TRY IT —
Lines from the line with "C1: 3300uF (plus" to the line with "U2 pin IO4: N_27 -> N_10" in the entries below, and only those, must be output exactly, with both ends included.

RECORDS FOR THIS EXERCISE —
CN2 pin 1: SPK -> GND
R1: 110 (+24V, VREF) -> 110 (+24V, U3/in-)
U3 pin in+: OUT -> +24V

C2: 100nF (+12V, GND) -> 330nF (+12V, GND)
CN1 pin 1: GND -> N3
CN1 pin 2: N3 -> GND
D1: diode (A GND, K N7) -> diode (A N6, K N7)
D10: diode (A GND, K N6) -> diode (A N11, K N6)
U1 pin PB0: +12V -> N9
---
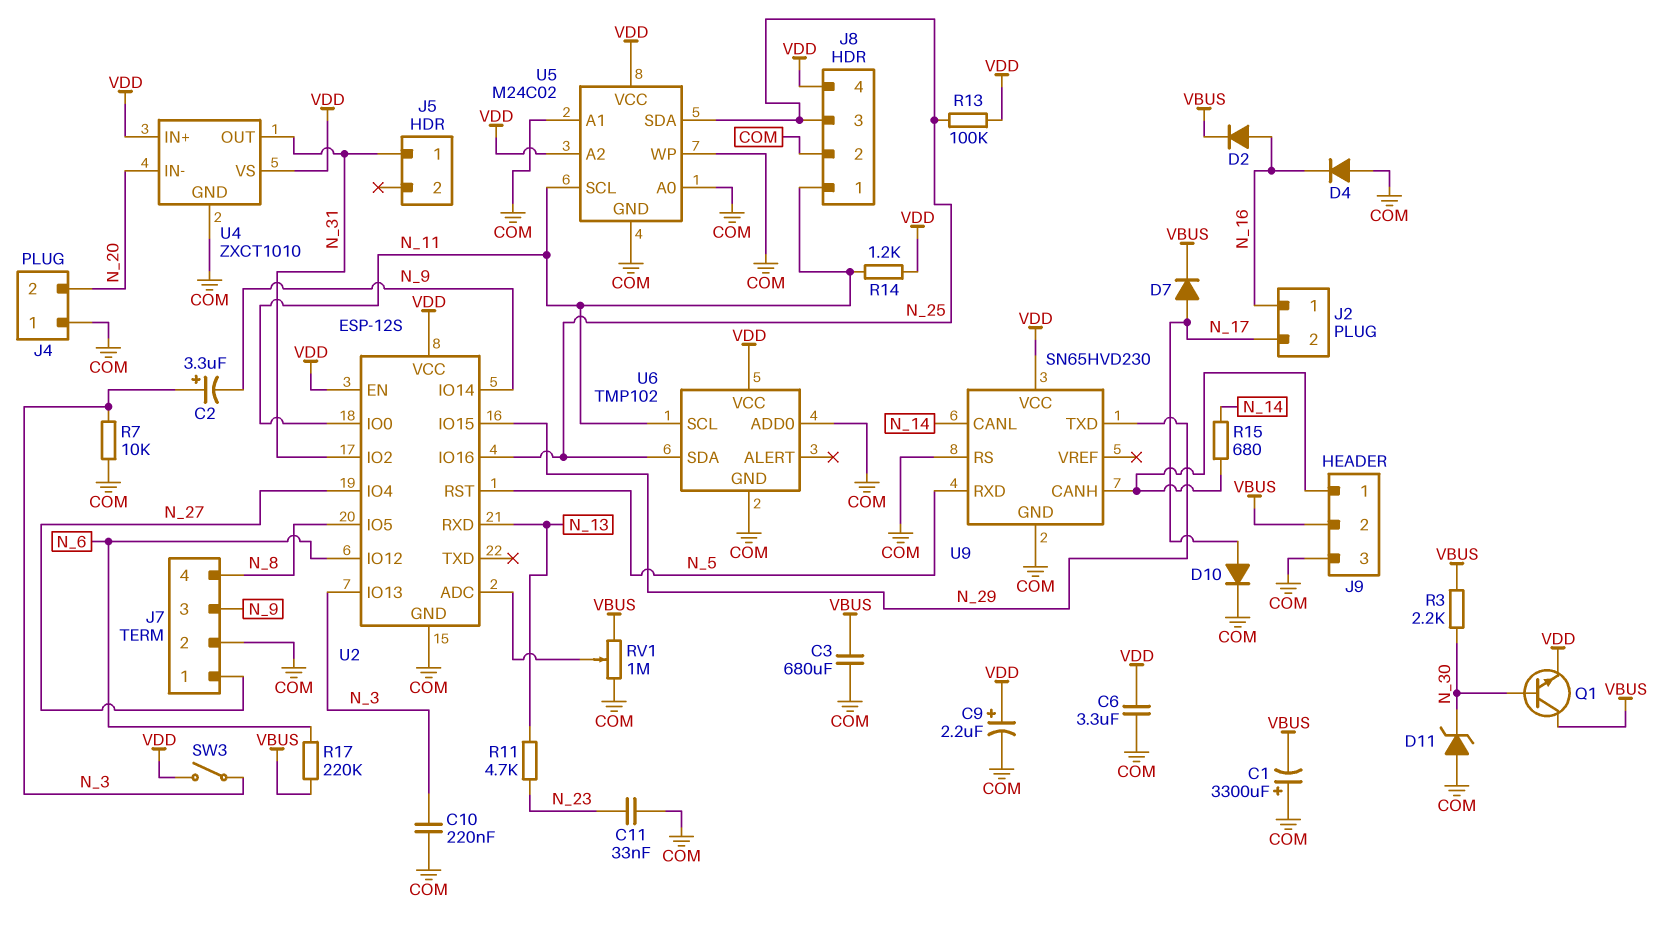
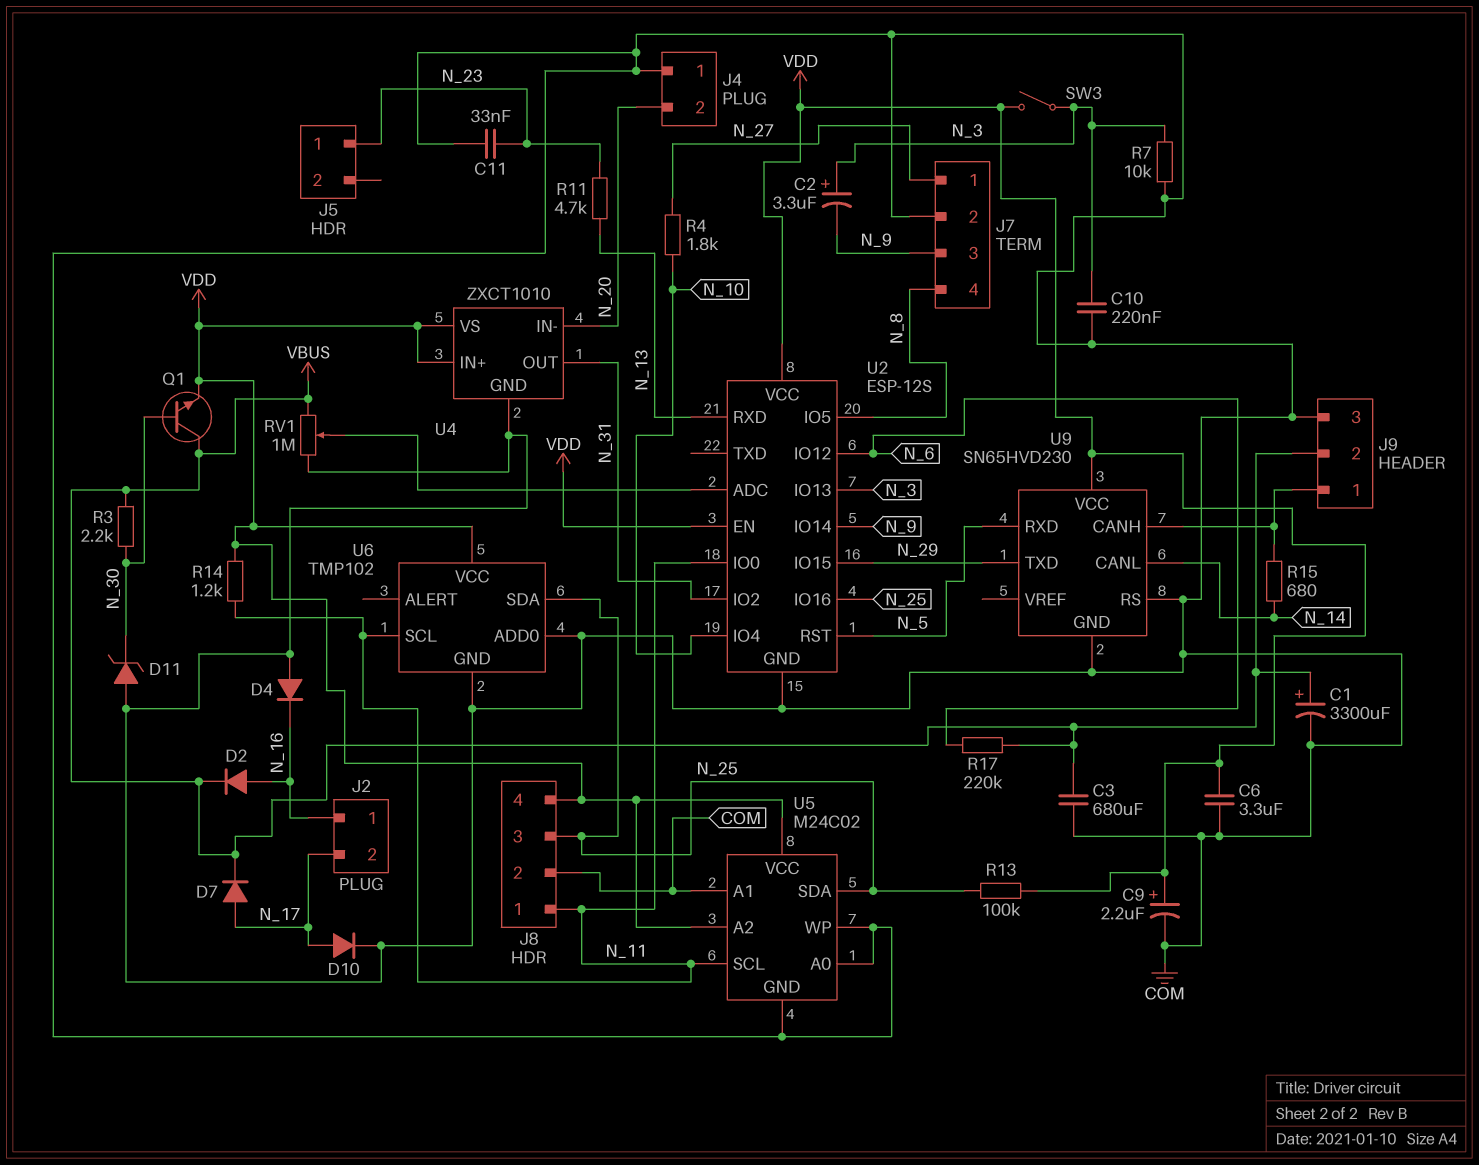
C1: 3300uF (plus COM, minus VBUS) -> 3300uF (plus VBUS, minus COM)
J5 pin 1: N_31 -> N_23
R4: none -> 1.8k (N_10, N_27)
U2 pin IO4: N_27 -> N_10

TASK OUTPUT —
C1: 3300uF (plus COM, minus VBUS) -> 3300uF (plus VBUS, minus COM)
J5 pin 1: N_31 -> N_23
R4: none -> 1.8k (N_10, N_27)
U2 pin IO4: N_27 -> N_10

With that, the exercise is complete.